WORK INSTRUCTION:
Pull out from the material below all lines with "moved".

THE DATA:
========

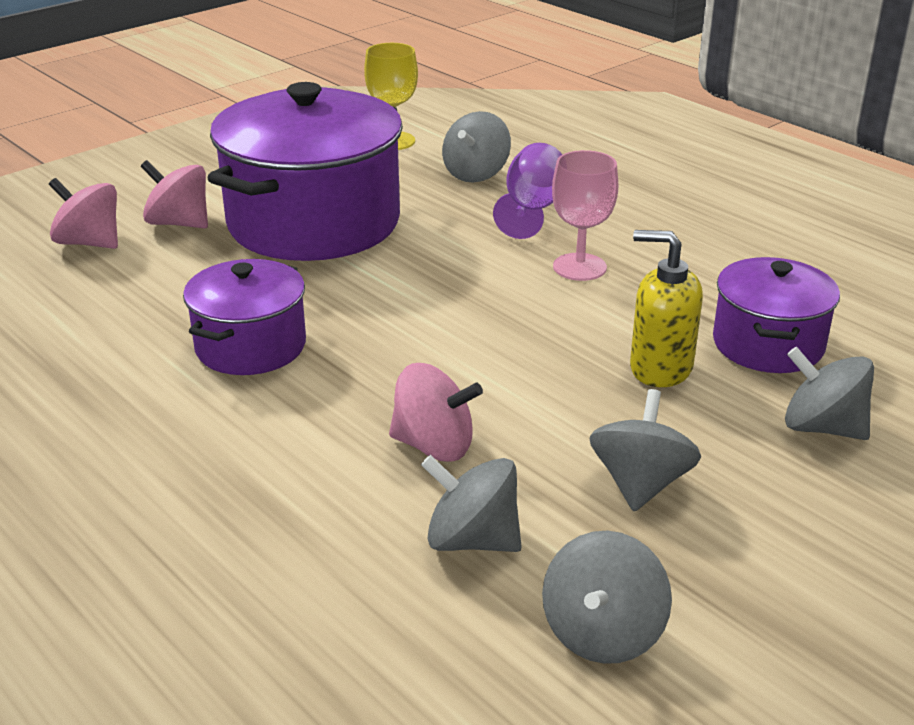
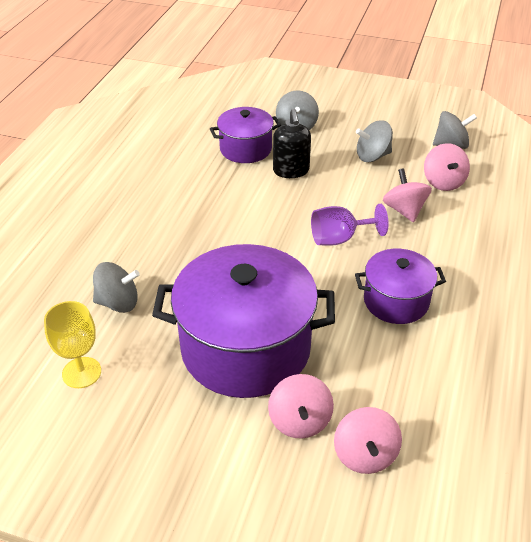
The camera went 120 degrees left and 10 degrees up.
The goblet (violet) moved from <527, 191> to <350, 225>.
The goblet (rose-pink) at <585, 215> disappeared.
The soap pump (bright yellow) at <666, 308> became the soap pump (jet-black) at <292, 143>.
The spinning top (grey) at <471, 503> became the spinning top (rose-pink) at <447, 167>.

========

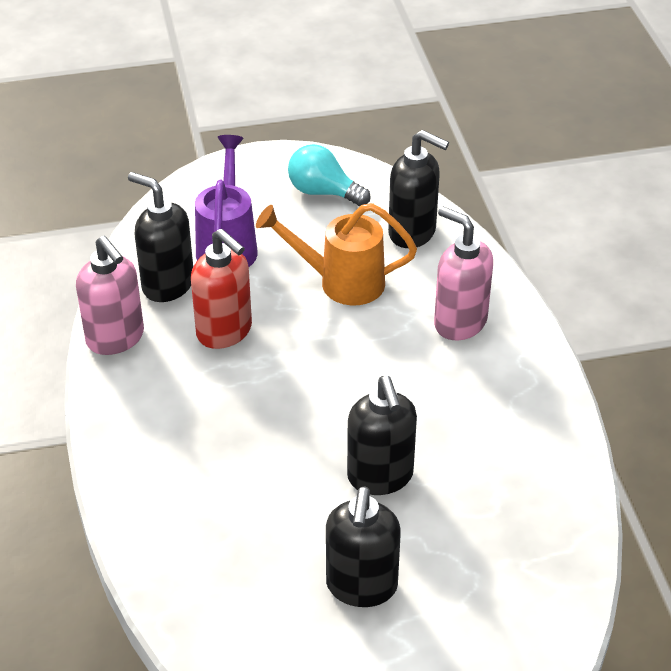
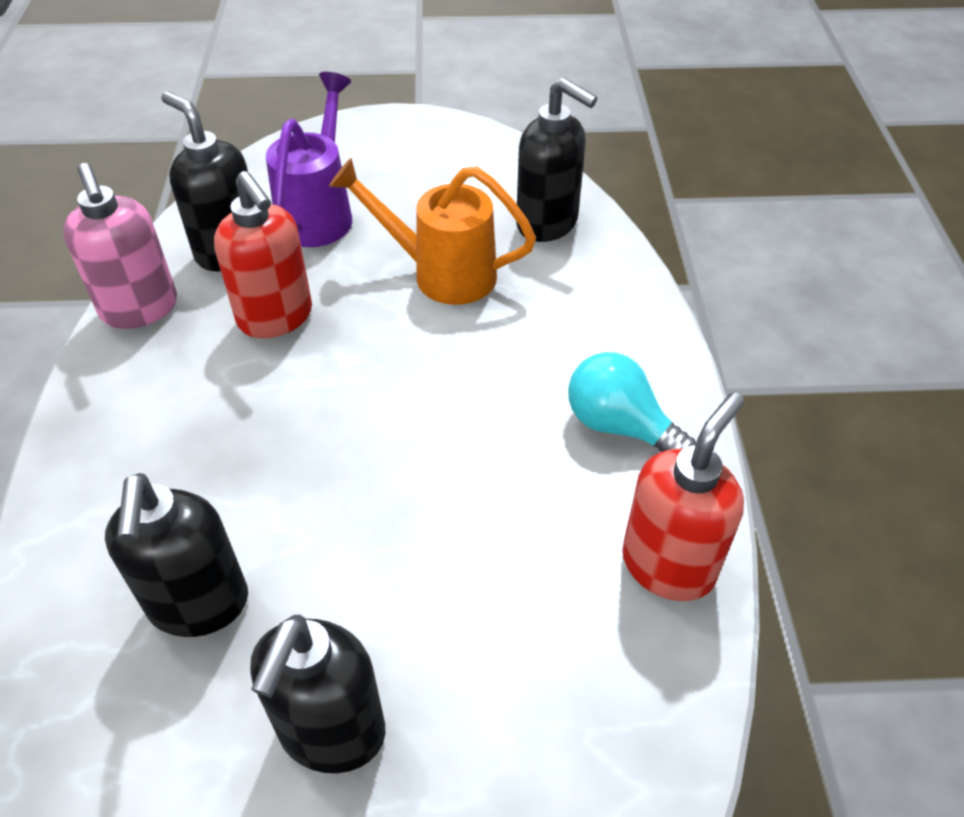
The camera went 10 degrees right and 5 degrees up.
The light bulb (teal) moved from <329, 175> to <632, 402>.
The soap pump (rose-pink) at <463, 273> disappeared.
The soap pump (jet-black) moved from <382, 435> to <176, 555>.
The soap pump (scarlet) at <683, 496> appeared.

========

WRITTEN ANSWER:
The goblet (violet) moved from <527, 191> to <350, 225>.
The light bulb (teal) moved from <329, 175> to <632, 402>.
The soap pump (jet-black) moved from <382, 435> to <176, 555>.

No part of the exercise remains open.